### WORK TASK
Each record below should be printed exactly as it was written.

INPUT DATA START

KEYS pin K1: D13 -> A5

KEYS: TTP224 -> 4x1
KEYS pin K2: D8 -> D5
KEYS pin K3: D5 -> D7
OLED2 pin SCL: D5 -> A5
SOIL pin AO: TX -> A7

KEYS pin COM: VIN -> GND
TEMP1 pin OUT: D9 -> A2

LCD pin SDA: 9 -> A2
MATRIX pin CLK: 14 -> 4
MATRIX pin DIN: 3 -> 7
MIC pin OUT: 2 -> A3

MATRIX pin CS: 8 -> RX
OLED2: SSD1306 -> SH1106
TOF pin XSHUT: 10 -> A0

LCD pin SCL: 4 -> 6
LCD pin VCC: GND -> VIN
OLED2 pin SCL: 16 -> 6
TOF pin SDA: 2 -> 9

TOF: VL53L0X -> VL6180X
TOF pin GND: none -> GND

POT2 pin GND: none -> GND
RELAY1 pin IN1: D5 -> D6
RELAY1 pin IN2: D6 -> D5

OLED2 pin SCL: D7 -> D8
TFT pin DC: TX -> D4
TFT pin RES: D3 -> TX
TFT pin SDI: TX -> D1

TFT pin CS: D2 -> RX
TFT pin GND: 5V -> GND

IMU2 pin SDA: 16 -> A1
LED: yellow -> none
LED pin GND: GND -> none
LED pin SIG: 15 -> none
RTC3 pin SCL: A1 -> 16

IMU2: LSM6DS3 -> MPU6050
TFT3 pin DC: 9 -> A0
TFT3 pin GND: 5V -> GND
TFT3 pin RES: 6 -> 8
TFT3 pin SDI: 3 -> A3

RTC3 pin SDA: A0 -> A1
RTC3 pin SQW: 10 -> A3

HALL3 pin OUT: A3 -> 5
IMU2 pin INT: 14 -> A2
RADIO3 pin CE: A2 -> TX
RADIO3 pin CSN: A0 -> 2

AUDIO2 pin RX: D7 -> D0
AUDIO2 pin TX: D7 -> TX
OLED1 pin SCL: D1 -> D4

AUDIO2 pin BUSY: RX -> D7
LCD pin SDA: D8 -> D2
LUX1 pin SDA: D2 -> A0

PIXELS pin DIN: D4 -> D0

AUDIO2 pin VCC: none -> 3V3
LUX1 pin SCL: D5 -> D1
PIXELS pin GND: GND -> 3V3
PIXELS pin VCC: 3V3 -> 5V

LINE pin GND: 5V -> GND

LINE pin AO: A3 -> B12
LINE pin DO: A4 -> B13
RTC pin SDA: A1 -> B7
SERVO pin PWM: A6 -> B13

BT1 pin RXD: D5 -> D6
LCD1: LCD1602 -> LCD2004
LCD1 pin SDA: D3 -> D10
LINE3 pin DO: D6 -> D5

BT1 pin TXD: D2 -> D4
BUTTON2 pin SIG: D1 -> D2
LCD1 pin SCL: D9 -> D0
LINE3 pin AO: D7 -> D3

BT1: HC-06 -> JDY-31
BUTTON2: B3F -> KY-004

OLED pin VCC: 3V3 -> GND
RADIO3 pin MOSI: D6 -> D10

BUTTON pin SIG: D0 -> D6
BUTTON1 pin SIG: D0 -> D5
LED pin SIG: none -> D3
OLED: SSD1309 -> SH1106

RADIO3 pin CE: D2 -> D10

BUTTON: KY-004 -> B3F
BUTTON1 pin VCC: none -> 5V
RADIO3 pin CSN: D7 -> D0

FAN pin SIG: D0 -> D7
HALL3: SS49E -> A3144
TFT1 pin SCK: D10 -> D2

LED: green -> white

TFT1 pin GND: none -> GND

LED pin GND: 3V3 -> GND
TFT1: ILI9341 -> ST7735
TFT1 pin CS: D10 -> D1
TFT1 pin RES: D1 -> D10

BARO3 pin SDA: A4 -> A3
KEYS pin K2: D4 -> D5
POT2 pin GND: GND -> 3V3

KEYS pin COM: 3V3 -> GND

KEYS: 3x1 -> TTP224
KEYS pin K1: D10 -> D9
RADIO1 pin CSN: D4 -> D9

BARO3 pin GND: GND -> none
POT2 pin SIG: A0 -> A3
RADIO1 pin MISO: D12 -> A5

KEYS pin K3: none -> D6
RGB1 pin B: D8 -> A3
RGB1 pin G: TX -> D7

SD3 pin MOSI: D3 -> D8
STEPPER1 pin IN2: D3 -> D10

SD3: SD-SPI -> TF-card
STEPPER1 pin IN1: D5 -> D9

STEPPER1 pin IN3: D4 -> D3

INPUT DATA END

### ANSWER TO THE PROBLEM
KEYS pin K1: D13 -> A5

KEYS: TTP224 -> 4x1
KEYS pin K2: D8 -> D5
KEYS pin K3: D5 -> D7
OLED2 pin SCL: D5 -> A5
SOIL pin AO: TX -> A7

KEYS pin COM: VIN -> GND
TEMP1 pin OUT: D9 -> A2

LCD pin SDA: 9 -> A2
MATRIX pin CLK: 14 -> 4
MATRIX pin DIN: 3 -> 7
MIC pin OUT: 2 -> A3

MATRIX pin CS: 8 -> RX
OLED2: SSD1306 -> SH1106
TOF pin XSHUT: 10 -> A0

LCD pin SCL: 4 -> 6
LCD pin VCC: GND -> VIN
OLED2 pin SCL: 16 -> 6
TOF pin SDA: 2 -> 9

TOF: VL53L0X -> VL6180X
TOF pin GND: none -> GND

POT2 pin GND: none -> GND
RELAY1 pin IN1: D5 -> D6
RELAY1 pin IN2: D6 -> D5

OLED2 pin SCL: D7 -> D8
TFT pin DC: TX -> D4
TFT pin RES: D3 -> TX
TFT pin SDI: TX -> D1

TFT pin CS: D2 -> RX
TFT pin GND: 5V -> GND

IMU2 pin SDA: 16 -> A1
LED: yellow -> none
LED pin GND: GND -> none
LED pin SIG: 15 -> none
RTC3 pin SCL: A1 -> 16

IMU2: LSM6DS3 -> MPU6050
TFT3 pin DC: 9 -> A0
TFT3 pin GND: 5V -> GND
TFT3 pin RES: 6 -> 8
TFT3 pin SDI: 3 -> A3

RTC3 pin SDA: A0 -> A1
RTC3 pin SQW: 10 -> A3

HALL3 pin OUT: A3 -> 5
IMU2 pin INT: 14 -> A2
RADIO3 pin CE: A2 -> TX
RADIO3 pin CSN: A0 -> 2

AUDIO2 pin RX: D7 -> D0
AUDIO2 pin TX: D7 -> TX
OLED1 pin SCL: D1 -> D4

AUDIO2 pin BUSY: RX -> D7
LCD pin SDA: D8 -> D2
LUX1 pin SDA: D2 -> A0

PIXELS pin DIN: D4 -> D0

AUDIO2 pin VCC: none -> 3V3
LUX1 pin SCL: D5 -> D1
PIXELS pin GND: GND -> 3V3
PIXELS pin VCC: 3V3 -> 5V

LINE pin GND: 5V -> GND

LINE pin AO: A3 -> B12
LINE pin DO: A4 -> B13
RTC pin SDA: A1 -> B7
SERVO pin PWM: A6 -> B13

BT1 pin RXD: D5 -> D6
LCD1: LCD1602 -> LCD2004
LCD1 pin SDA: D3 -> D10
LINE3 pin DO: D6 -> D5

BT1 pin TXD: D2 -> D4
BUTTON2 pin SIG: D1 -> D2
LCD1 pin SCL: D9 -> D0
LINE3 pin AO: D7 -> D3

BT1: HC-06 -> JDY-31
BUTTON2: B3F -> KY-004

OLED pin VCC: 3V3 -> GND
RADIO3 pin MOSI: D6 -> D10

BUTTON pin SIG: D0 -> D6
BUTTON1 pin SIG: D0 -> D5
LED pin SIG: none -> D3
OLED: SSD1309 -> SH1106

RADIO3 pin CE: D2 -> D10

BUTTON: KY-004 -> B3F
BUTTON1 pin VCC: none -> 5V
RADIO3 pin CSN: D7 -> D0

FAN pin SIG: D0 -> D7
HALL3: SS49E -> A3144
TFT1 pin SCK: D10 -> D2

LED: green -> white

TFT1 pin GND: none -> GND

LED pin GND: 3V3 -> GND
TFT1: ILI9341 -> ST7735
TFT1 pin CS: D10 -> D1
TFT1 pin RES: D1 -> D10

BARO3 pin SDA: A4 -> A3
KEYS pin K2: D4 -> D5
POT2 pin GND: GND -> 3V3

KEYS pin COM: 3V3 -> GND

KEYS: 3x1 -> TTP224
KEYS pin K1: D10 -> D9
RADIO1 pin CSN: D4 -> D9

BARO3 pin GND: GND -> none
POT2 pin SIG: A0 -> A3
RADIO1 pin MISO: D12 -> A5

KEYS pin K3: none -> D6
RGB1 pin B: D8 -> A3
RGB1 pin G: TX -> D7

SD3 pin MOSI: D3 -> D8
STEPPER1 pin IN2: D3 -> D10

SD3: SD-SPI -> TF-card
STEPPER1 pin IN1: D5 -> D9

STEPPER1 pin IN3: D4 -> D3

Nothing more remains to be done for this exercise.